:: Provided entries ::
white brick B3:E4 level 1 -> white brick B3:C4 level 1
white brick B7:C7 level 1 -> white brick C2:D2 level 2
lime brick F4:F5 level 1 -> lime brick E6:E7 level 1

* * *

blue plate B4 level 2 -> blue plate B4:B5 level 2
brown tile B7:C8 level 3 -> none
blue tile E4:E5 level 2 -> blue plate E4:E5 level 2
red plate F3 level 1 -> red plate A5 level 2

* * *

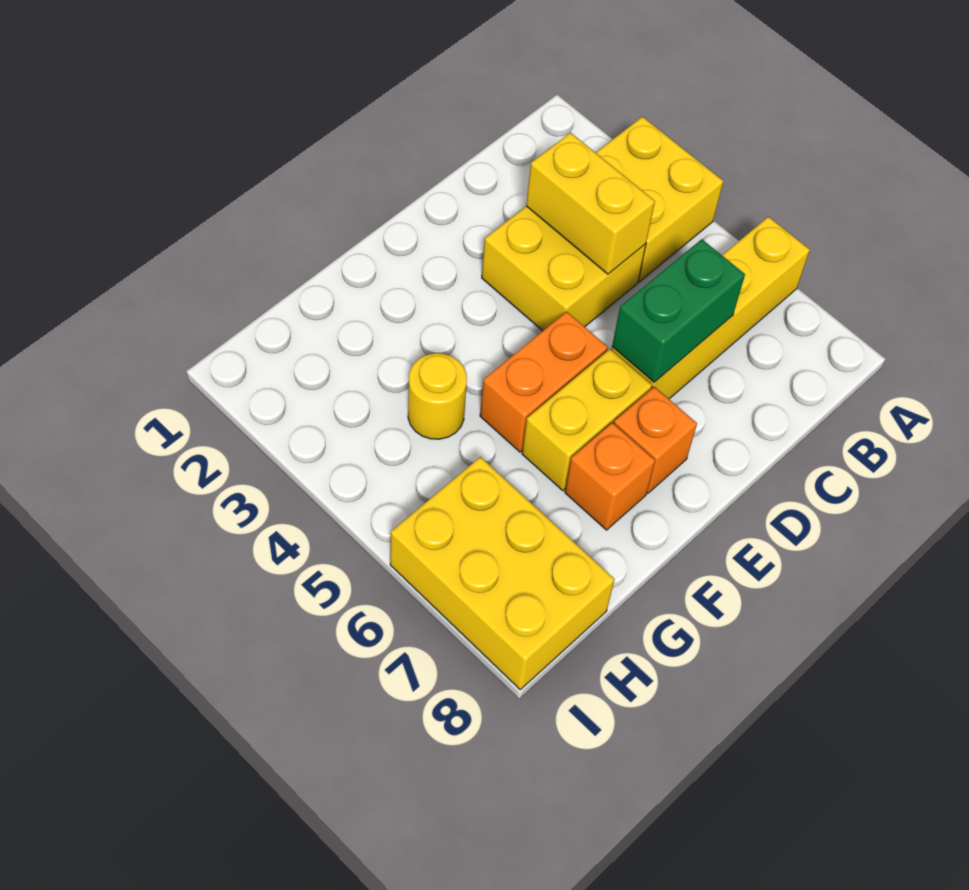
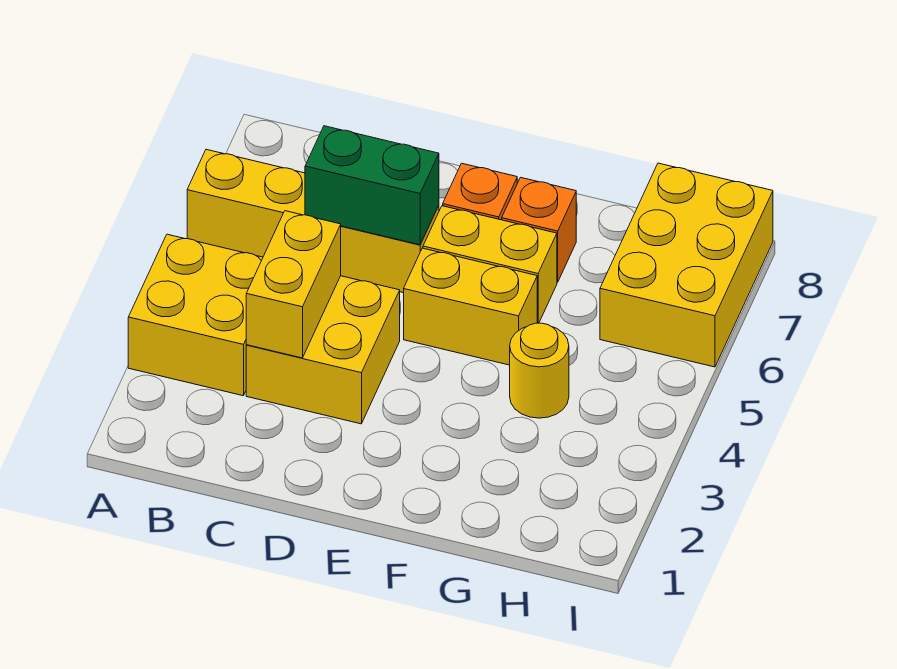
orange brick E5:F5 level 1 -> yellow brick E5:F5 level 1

:: Goal of the exercise ::
In the material above, find the line containing "brown tile B7:C8 level 3 -> none" and the line containing "red plate F3 level 1 -> red plate A5 level 2", then write out exactly those two lines and every line between them, and nothing more.

:: Output for this task ::
brown tile B7:C8 level 3 -> none
blue tile E4:E5 level 2 -> blue plate E4:E5 level 2
red plate F3 level 1 -> red plate A5 level 2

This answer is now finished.